*Task statement*
Once you reach the line holding "pawn [545, 87]", write out that line and every later one exactly, ending with the last line of the data; write nothing else.

*The data*
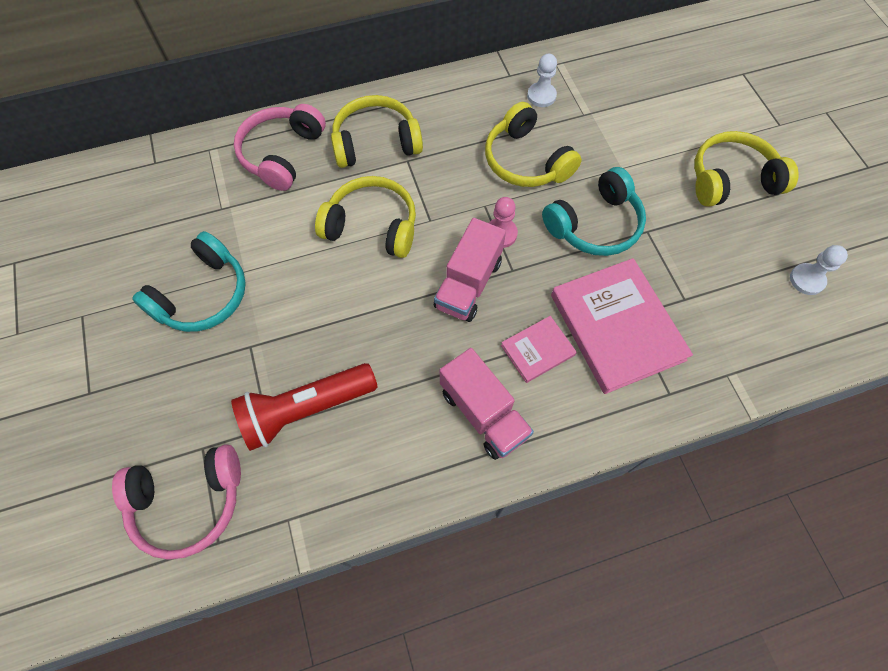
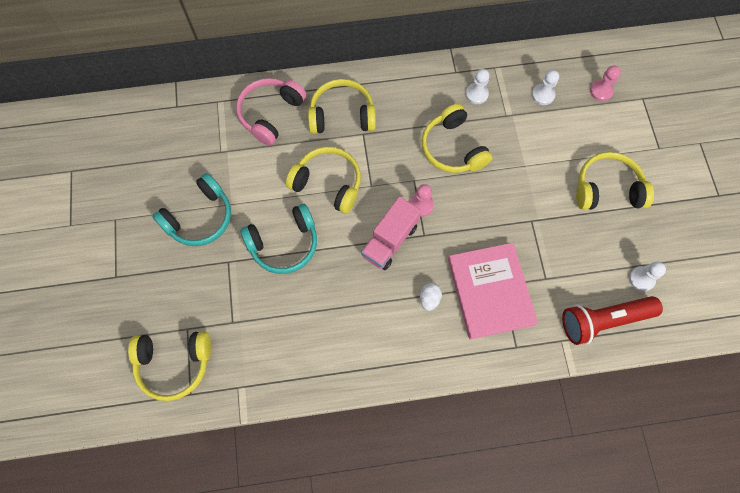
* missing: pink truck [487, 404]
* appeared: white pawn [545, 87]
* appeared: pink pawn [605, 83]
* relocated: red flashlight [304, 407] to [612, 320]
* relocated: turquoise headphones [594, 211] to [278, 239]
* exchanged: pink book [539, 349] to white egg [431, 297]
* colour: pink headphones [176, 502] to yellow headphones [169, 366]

*Expected output*
* appeared: white pawn [545, 87]
* appeared: pink pawn [605, 83]
* relocated: red flashlight [304, 407] to [612, 320]
* relocated: turquoise headphones [594, 211] to [278, 239]
* exchanged: pink book [539, 349] to white egg [431, 297]
* colour: pink headphones [176, 502] to yellow headphones [169, 366]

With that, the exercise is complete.